(DATA EXTRACTS):
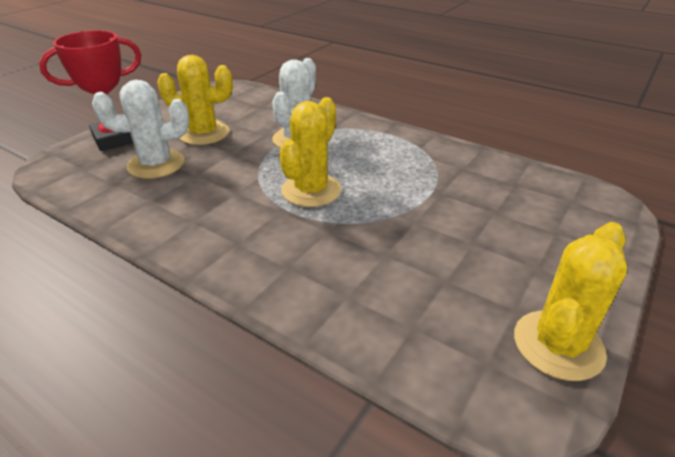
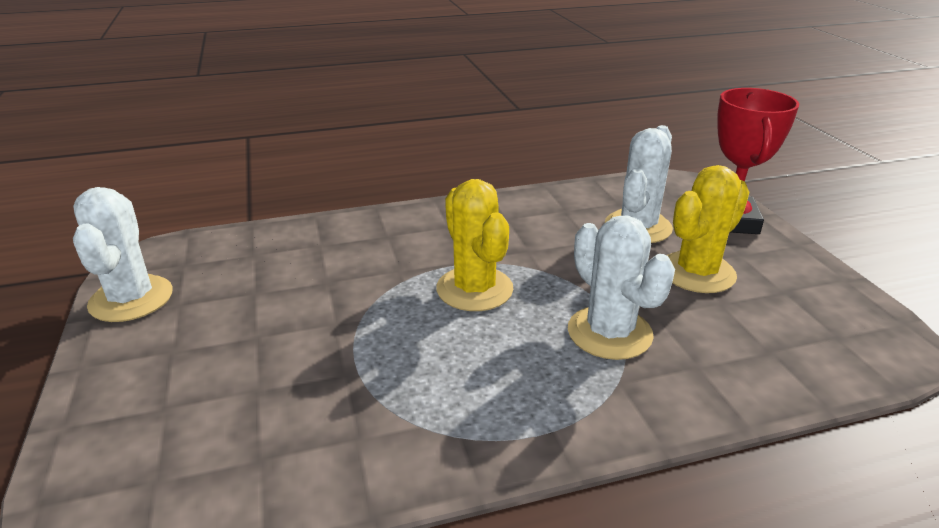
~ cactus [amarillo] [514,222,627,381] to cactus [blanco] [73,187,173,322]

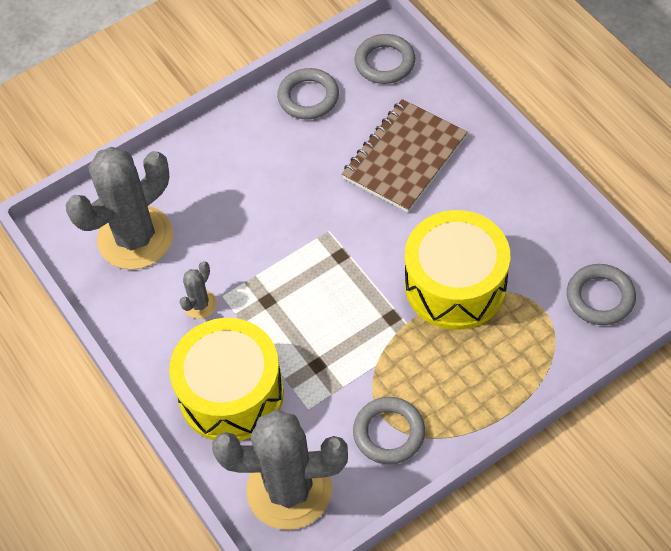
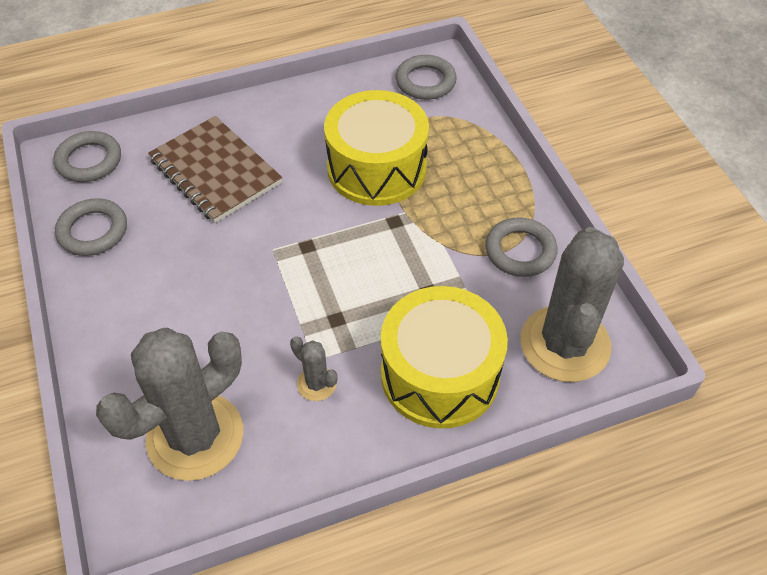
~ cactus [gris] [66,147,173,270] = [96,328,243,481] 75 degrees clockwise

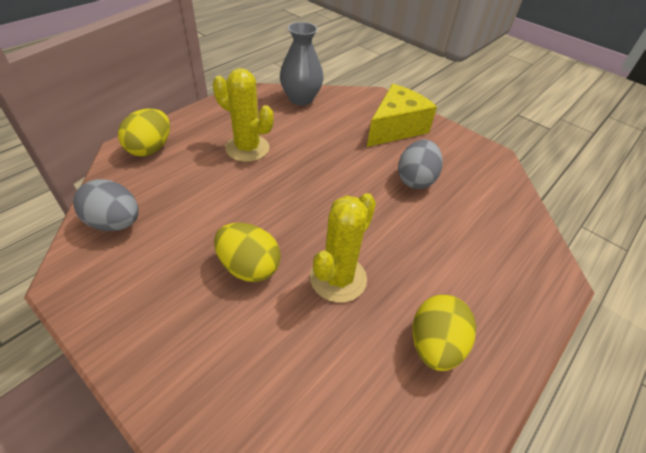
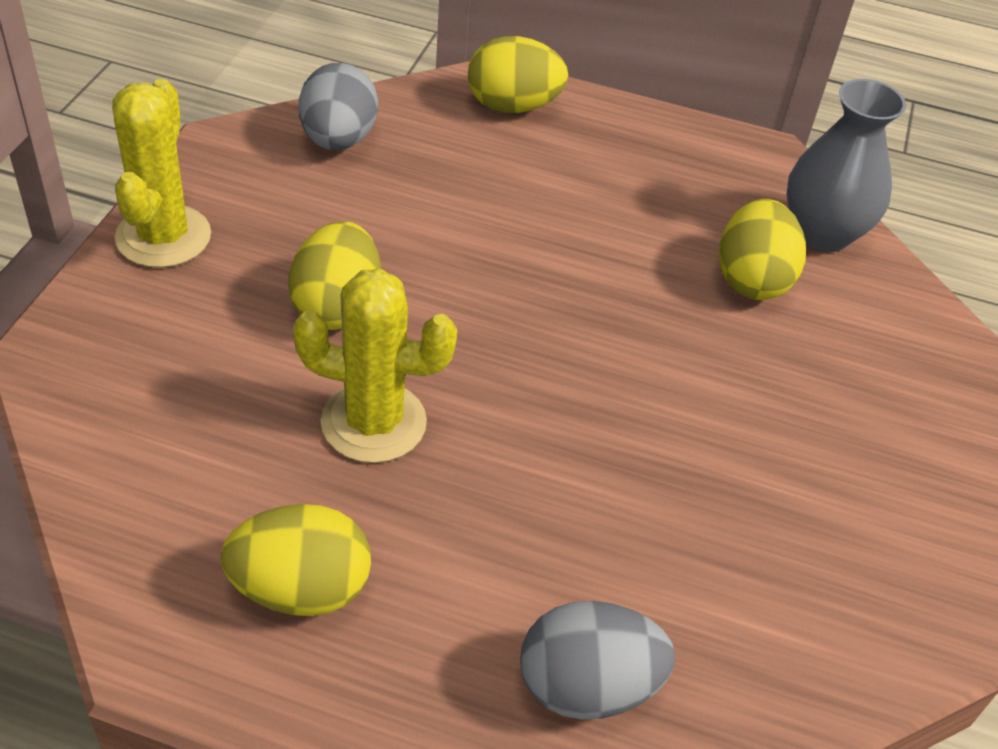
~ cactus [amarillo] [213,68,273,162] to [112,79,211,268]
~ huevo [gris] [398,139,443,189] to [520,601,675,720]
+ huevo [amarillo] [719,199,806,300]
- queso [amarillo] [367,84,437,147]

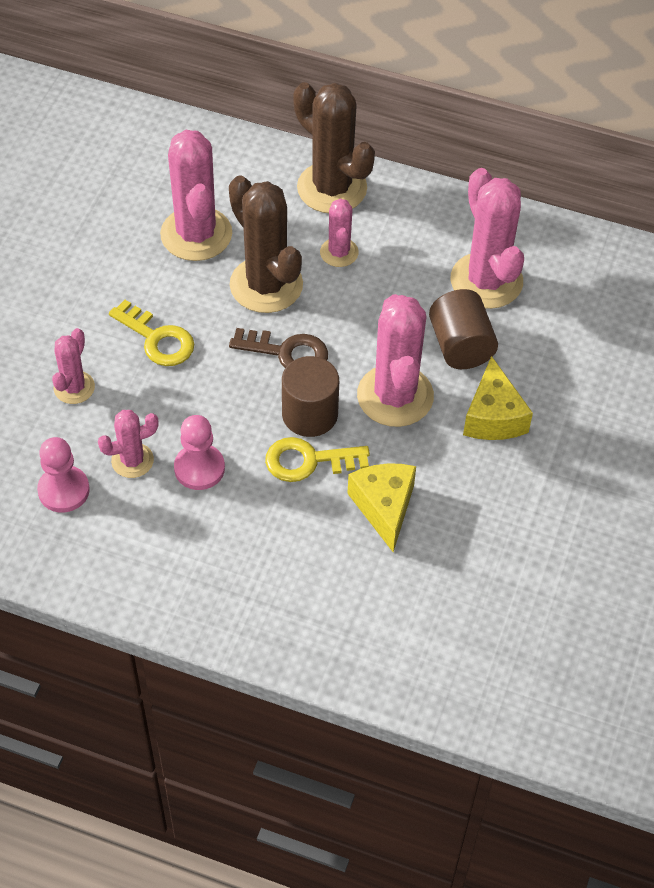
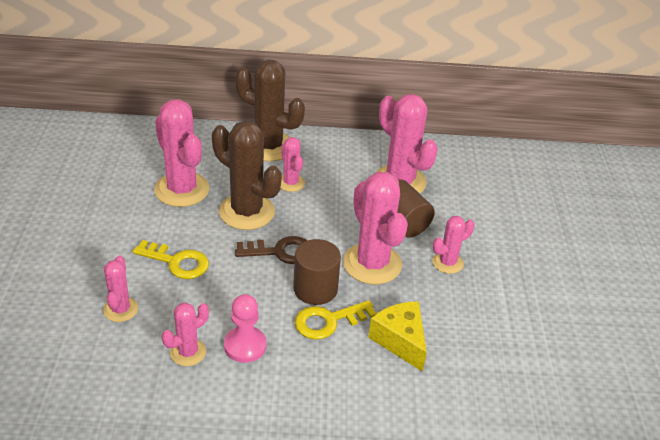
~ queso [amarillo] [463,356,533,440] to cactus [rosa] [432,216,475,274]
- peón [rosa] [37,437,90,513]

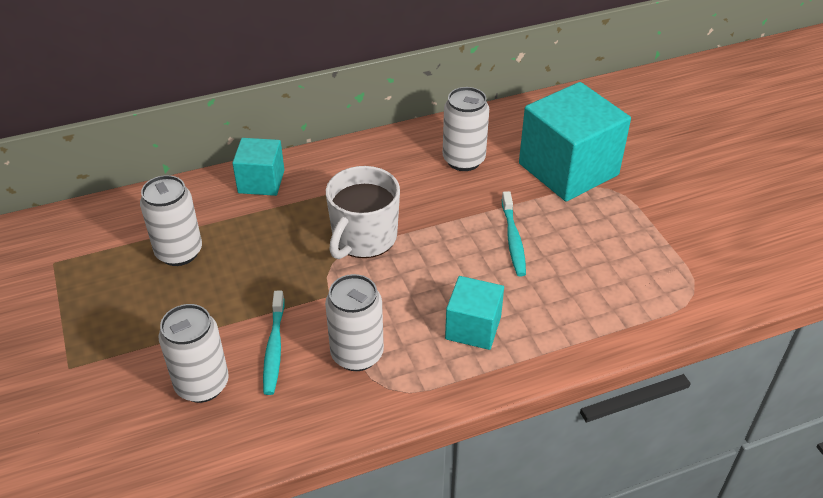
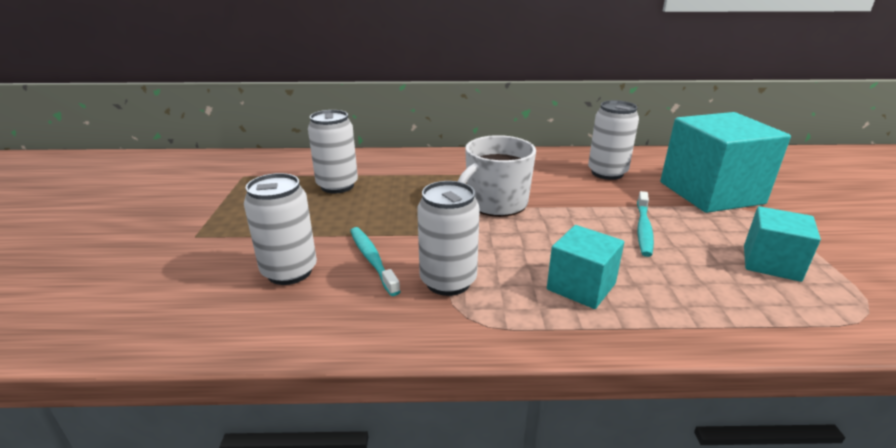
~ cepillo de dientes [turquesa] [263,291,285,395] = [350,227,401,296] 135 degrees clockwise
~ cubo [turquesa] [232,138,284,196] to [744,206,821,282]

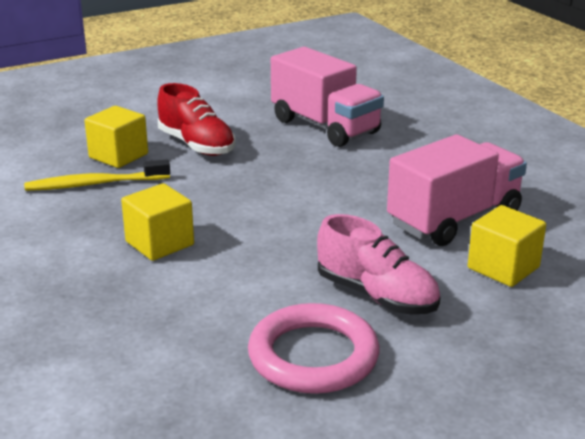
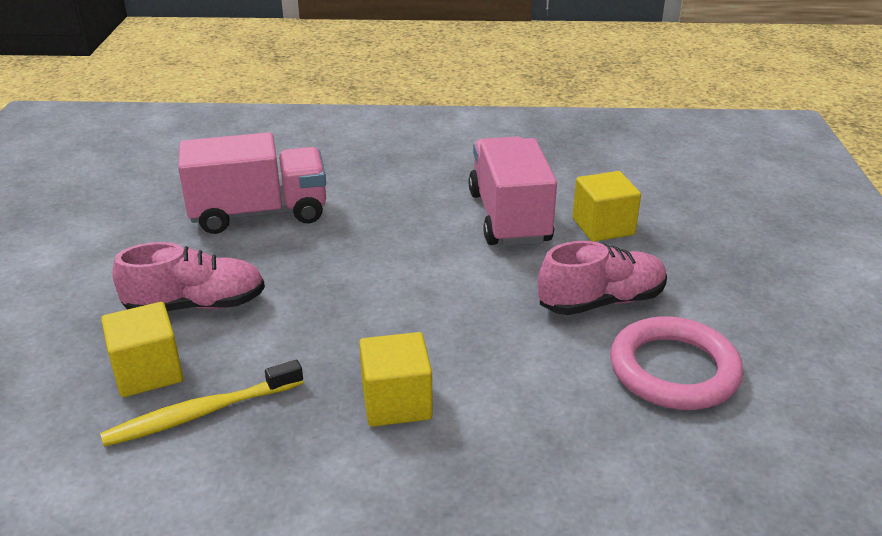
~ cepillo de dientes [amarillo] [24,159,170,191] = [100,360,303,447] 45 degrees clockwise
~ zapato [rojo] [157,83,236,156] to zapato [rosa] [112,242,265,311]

(TASK): Repeat the data word for word; drop the pictures.

(ANSWER SECTION):
~ cactus [amarillo] [514,222,627,381] to cactus [blanco] [73,187,173,322]

~ cactus [gris] [66,147,173,270] = [96,328,243,481] 75 degrees clockwise

~ cactus [amarillo] [213,68,273,162] to [112,79,211,268]
~ huevo [gris] [398,139,443,189] to [520,601,675,720]
+ huevo [amarillo] [719,199,806,300]
- queso [amarillo] [367,84,437,147]

~ queso [amarillo] [463,356,533,440] to cactus [rosa] [432,216,475,274]
- peón [rosa] [37,437,90,513]

~ cepillo de dientes [turquesa] [263,291,285,395] = [350,227,401,296] 135 degrees clockwise
~ cubo [turquesa] [232,138,284,196] to [744,206,821,282]

~ cepillo de dientes [amarillo] [24,159,170,191] = [100,360,303,447] 45 degrees clockwise
~ zapato [rojo] [157,83,236,156] to zapato [rosa] [112,242,265,311]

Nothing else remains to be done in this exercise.